Scene image comparisons
──────

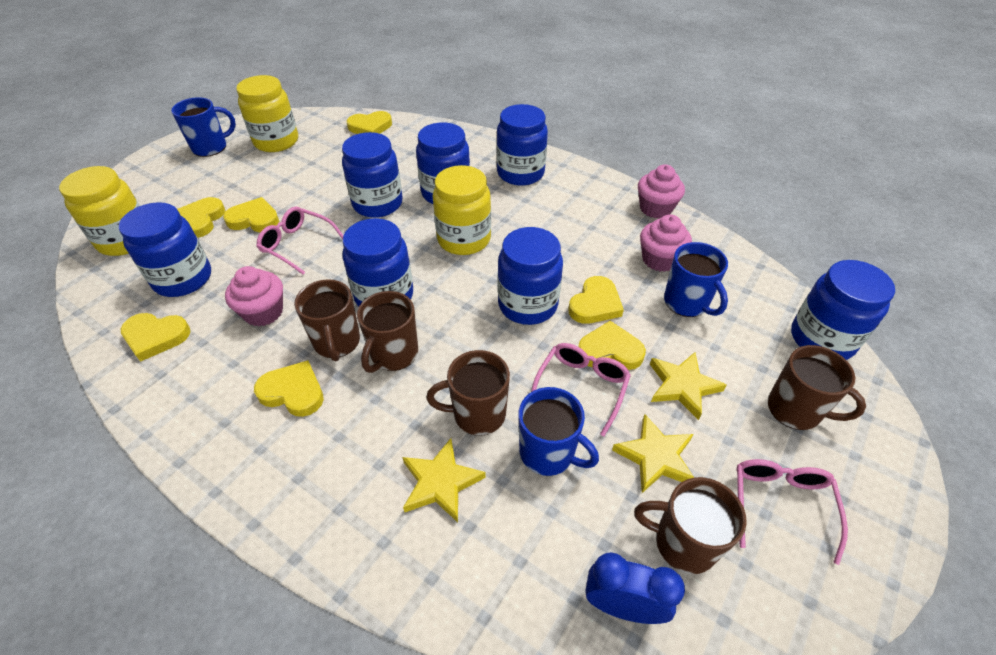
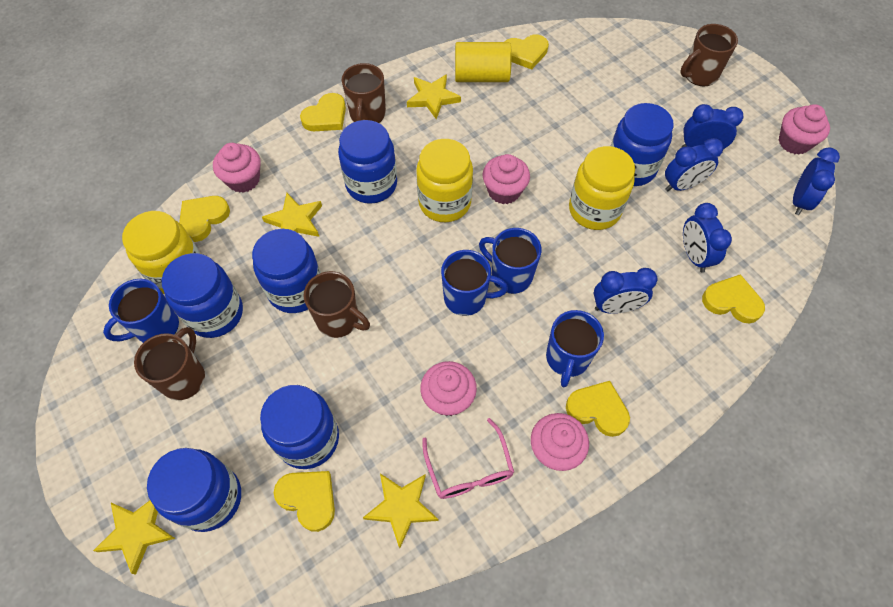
blue clock: 1 -> 5
blue jar: 7 -> 6
blue mug: 3 -> 4
brown mug: 5 -> 4
pink cupcake: 3 -> 5
pink glasses: 3 -> 1
yellow cylinder: 0 -> 1
yellow heart: 7 -> 6
yellow star: 3 -> 4

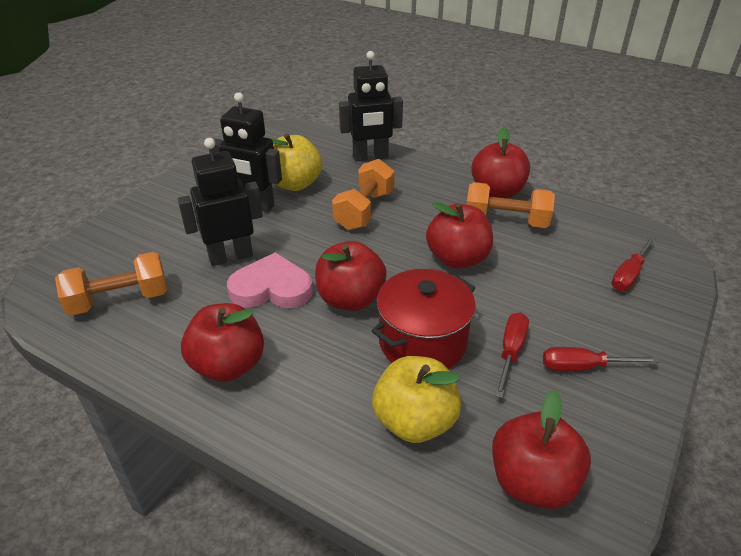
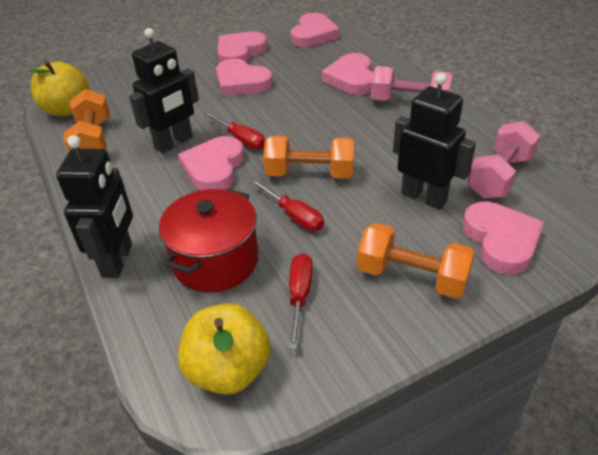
pink dumbbell: 0 -> 2
pink heart: 1 -> 6
red apple: 5 -> 0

──────

Please give the entries above again exactly as written, leaving out any pictures.

» **Task result**:
blue clock: 1 -> 5
blue jar: 7 -> 6
blue mug: 3 -> 4
brown mug: 5 -> 4
pink cupcake: 3 -> 5
pink glasses: 3 -> 1
yellow cylinder: 0 -> 1
yellow heart: 7 -> 6
yellow star: 3 -> 4

pink dumbbell: 0 -> 2
pink heart: 1 -> 6
red apple: 5 -> 0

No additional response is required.